PROBLEM TO WORK ON:
Output, exactly as written, the lines below starting at the line containing "white clock [290,122,341,195] -> none" and ending at the line containing "yellow car [458,413,524,460]". Drop the pictures and keep both end lines.

-------- GIVEN DATA

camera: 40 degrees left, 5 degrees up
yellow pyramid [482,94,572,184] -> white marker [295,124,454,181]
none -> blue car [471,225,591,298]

----------------
-------- GIVEN DATA

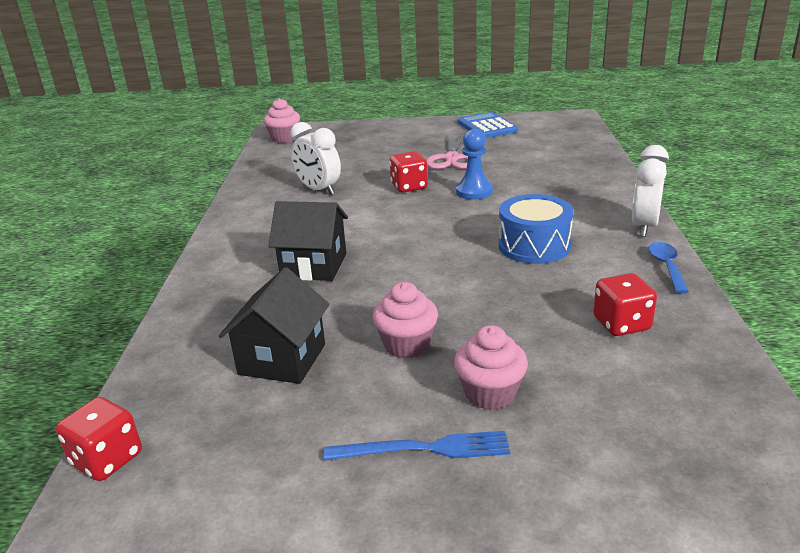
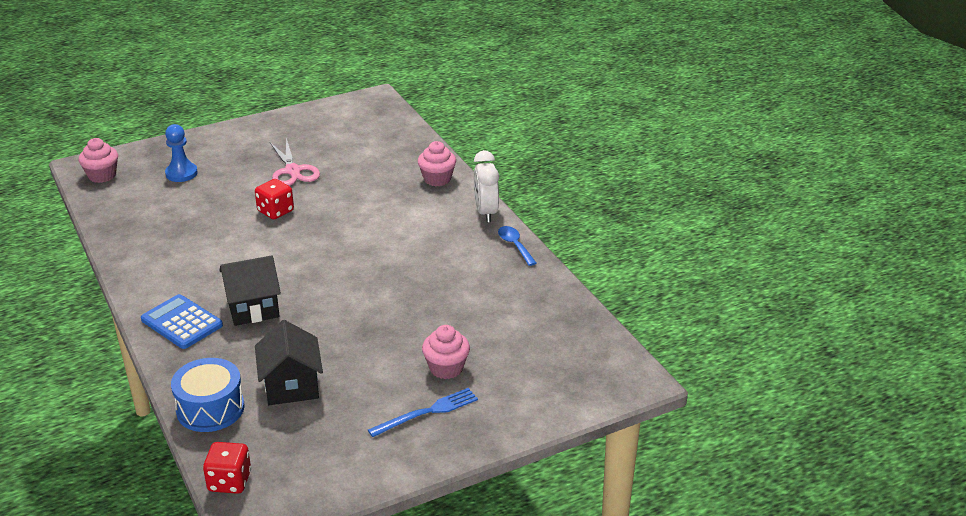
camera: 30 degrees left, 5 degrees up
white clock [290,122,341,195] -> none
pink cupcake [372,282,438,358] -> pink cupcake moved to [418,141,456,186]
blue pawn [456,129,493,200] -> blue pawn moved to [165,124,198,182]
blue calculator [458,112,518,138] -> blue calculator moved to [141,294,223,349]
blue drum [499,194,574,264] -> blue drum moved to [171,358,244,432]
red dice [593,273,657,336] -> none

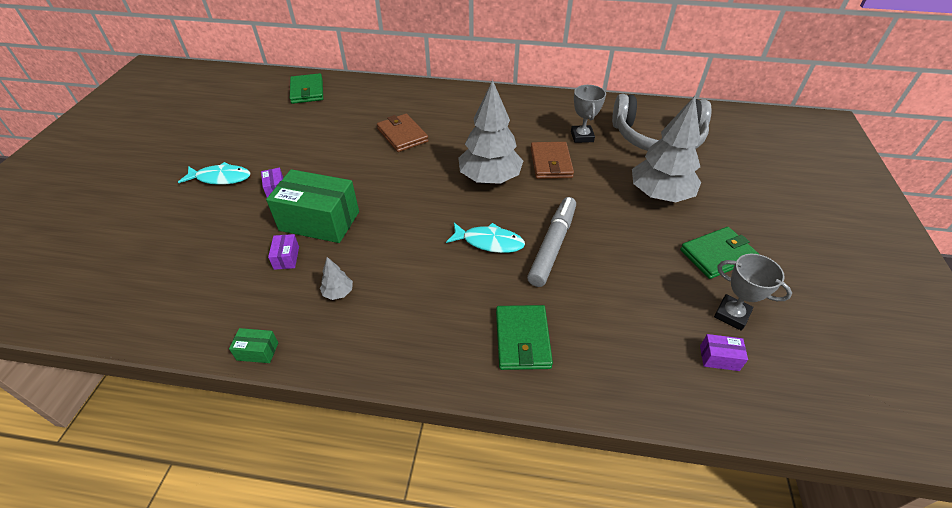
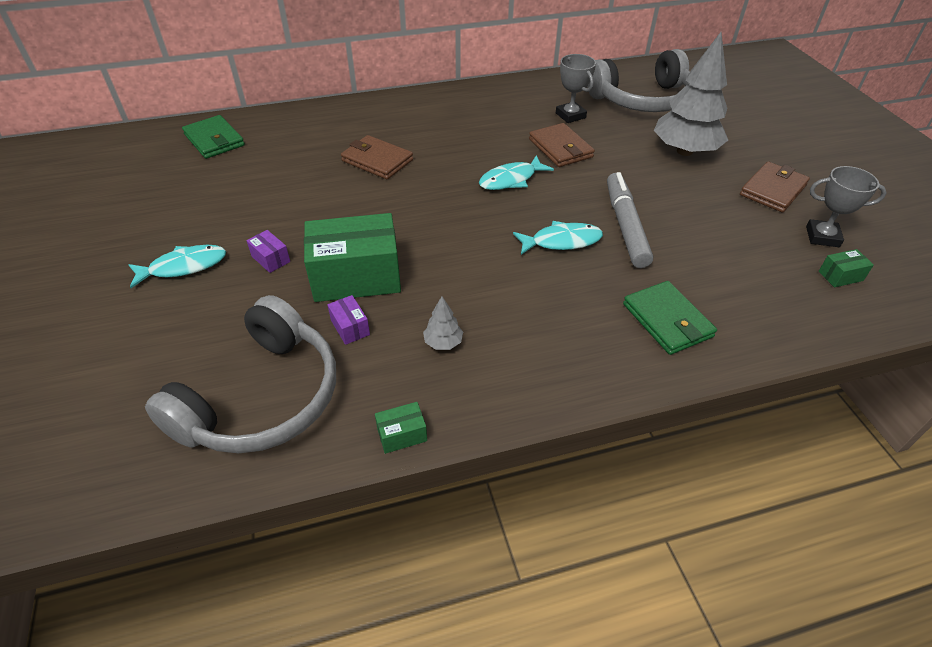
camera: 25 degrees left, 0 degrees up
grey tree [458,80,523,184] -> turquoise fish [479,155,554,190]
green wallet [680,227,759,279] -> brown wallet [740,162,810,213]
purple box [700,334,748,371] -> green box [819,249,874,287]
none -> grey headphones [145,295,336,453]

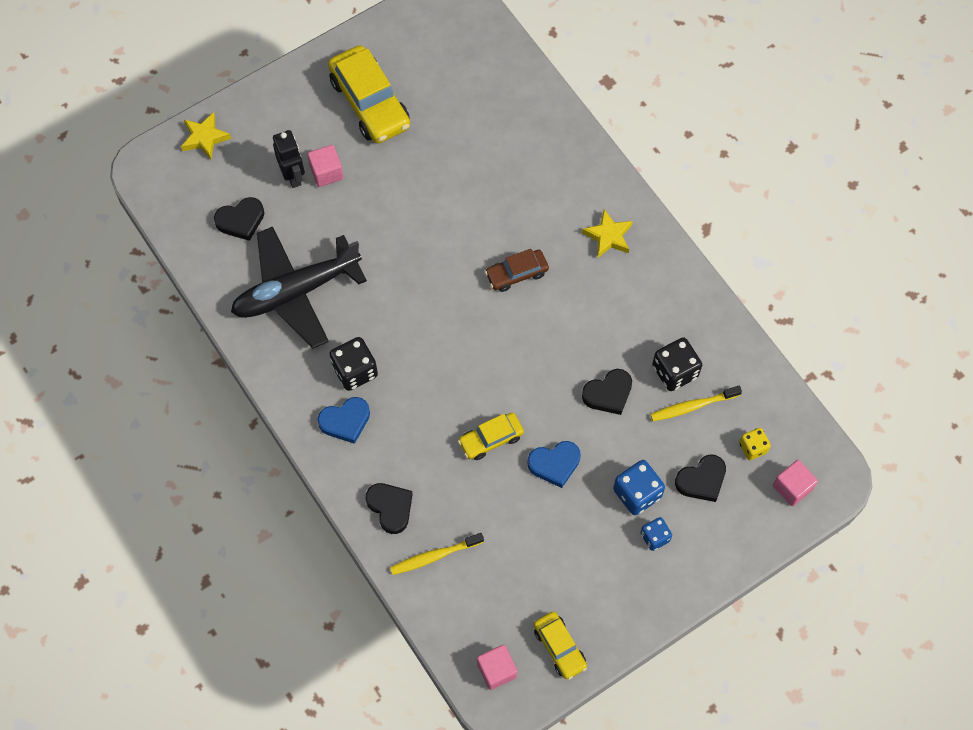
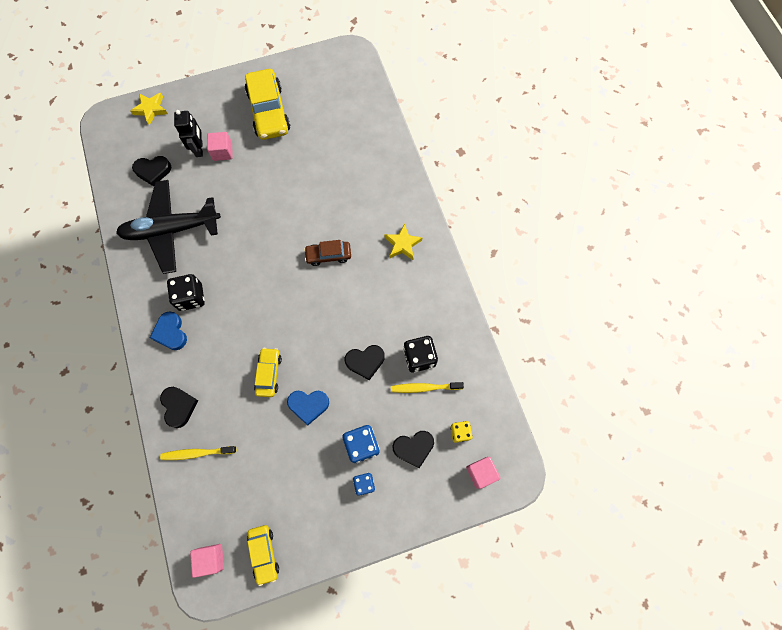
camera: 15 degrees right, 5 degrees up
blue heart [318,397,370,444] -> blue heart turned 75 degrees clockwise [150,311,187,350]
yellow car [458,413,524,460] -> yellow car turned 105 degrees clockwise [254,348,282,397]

----------------

YOUR SOLUTION:
white clock [290,122,341,195] -> none
pink cupcake [372,282,438,358] -> pink cupcake moved to [418,141,456,186]
blue pawn [456,129,493,200] -> blue pawn moved to [165,124,198,182]
blue calculator [458,112,518,138] -> blue calculator moved to [141,294,223,349]
blue drum [499,194,574,264] -> blue drum moved to [171,358,244,432]
red dice [593,273,657,336] -> none

camera: 25 degrees left, 0 degrees up
grey tree [458,80,523,184] -> turquoise fish [479,155,554,190]
green wallet [680,227,759,279] -> brown wallet [740,162,810,213]
purple box [700,334,748,371] -> green box [819,249,874,287]
none -> grey headphones [145,295,336,453]

camera: 15 degrees right, 5 degrees up
blue heart [318,397,370,444] -> blue heart turned 75 degrees clockwise [150,311,187,350]
yellow car [458,413,524,460] -> yellow car turned 105 degrees clockwise [254,348,282,397]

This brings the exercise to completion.